Reproduce the opening lines of the records exactly, please, stopping after the line that contains "flyer.rs: [462,200,706,367] ->".
# # #
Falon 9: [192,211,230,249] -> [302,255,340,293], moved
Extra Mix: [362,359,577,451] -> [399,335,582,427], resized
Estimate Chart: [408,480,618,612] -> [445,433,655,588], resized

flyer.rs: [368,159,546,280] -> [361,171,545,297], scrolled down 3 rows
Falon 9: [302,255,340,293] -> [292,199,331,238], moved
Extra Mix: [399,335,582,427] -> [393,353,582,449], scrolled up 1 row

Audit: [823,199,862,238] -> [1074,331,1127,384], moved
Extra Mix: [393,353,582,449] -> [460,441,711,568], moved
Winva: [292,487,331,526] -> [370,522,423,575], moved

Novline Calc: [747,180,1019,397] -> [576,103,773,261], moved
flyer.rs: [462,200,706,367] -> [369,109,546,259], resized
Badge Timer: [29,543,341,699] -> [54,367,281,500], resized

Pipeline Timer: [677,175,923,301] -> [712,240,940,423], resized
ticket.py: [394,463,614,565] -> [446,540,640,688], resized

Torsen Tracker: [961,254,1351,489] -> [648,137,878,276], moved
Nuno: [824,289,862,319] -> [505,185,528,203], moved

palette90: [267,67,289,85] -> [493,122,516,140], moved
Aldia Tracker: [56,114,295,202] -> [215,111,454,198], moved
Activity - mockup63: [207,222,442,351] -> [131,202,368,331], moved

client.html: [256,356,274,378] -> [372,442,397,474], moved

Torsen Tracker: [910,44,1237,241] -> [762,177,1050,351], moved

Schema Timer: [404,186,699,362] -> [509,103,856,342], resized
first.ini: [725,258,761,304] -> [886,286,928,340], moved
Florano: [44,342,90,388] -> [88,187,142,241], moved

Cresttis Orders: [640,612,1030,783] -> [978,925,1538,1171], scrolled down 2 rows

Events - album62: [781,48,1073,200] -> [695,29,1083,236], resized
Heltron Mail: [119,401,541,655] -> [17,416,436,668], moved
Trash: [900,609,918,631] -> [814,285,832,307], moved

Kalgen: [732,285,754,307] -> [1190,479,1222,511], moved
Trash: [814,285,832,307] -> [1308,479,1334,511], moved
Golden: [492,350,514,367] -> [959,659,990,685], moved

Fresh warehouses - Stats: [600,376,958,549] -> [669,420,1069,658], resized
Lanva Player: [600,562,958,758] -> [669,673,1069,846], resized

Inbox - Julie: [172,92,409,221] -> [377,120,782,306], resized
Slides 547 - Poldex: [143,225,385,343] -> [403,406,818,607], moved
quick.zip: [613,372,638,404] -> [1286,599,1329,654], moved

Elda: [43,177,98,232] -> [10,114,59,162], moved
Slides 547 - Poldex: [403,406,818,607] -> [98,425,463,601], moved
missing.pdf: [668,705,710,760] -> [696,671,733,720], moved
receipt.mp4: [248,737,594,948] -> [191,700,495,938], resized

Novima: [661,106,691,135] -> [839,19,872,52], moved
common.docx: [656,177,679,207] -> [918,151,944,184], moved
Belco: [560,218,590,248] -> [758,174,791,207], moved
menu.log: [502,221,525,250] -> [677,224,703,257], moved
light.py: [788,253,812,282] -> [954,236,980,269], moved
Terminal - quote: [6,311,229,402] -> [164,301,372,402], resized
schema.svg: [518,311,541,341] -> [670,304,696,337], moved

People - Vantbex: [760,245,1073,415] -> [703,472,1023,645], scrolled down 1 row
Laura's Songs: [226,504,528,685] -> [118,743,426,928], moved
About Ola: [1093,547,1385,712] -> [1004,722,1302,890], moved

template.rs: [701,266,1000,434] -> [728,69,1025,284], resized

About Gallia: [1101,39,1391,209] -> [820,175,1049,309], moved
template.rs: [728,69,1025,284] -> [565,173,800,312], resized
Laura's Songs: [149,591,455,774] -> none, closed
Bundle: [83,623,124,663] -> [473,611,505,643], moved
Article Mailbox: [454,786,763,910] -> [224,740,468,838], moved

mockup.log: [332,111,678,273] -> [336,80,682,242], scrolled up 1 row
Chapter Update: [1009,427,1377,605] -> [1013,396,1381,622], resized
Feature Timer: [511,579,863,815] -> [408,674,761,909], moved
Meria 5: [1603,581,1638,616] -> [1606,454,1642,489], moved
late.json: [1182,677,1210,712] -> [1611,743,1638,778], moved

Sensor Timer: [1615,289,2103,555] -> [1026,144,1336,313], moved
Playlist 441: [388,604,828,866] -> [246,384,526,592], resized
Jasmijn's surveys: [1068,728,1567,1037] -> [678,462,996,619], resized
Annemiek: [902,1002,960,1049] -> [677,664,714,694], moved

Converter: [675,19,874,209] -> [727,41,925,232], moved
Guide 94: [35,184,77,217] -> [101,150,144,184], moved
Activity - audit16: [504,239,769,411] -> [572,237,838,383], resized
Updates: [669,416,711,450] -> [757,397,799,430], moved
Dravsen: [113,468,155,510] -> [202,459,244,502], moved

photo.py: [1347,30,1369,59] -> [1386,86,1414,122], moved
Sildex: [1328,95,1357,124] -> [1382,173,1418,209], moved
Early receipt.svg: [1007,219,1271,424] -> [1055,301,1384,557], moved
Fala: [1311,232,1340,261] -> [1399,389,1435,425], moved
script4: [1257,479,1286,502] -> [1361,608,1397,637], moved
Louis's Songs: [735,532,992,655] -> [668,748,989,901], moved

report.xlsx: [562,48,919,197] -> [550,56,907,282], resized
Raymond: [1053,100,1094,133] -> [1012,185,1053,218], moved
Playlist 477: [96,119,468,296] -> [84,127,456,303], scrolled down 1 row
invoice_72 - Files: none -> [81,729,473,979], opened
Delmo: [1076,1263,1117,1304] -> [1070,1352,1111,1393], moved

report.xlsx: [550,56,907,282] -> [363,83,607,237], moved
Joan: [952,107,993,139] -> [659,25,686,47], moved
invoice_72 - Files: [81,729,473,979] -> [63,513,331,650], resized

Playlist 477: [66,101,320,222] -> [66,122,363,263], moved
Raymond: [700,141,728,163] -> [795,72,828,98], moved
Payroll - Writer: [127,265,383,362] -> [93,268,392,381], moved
# # #
TASK SOLUTION:
Falon 9: [192,211,230,249] -> [302,255,340,293], moved
Extra Mix: [362,359,577,451] -> [399,335,582,427], resized
Estimate Chart: [408,480,618,612] -> [445,433,655,588], resized

flyer.rs: [368,159,546,280] -> [361,171,545,297], scrolled down 3 rows
Falon 9: [302,255,340,293] -> [292,199,331,238], moved
Extra Mix: [399,335,582,427] -> [393,353,582,449], scrolled up 1 row

Audit: [823,199,862,238] -> [1074,331,1127,384], moved
Extra Mix: [393,353,582,449] -> [460,441,711,568], moved
Winva: [292,487,331,526] -> [370,522,423,575], moved

Novline Calc: [747,180,1019,397] -> [576,103,773,261], moved
flyer.rs: [462,200,706,367] -> [369,109,546,259], resized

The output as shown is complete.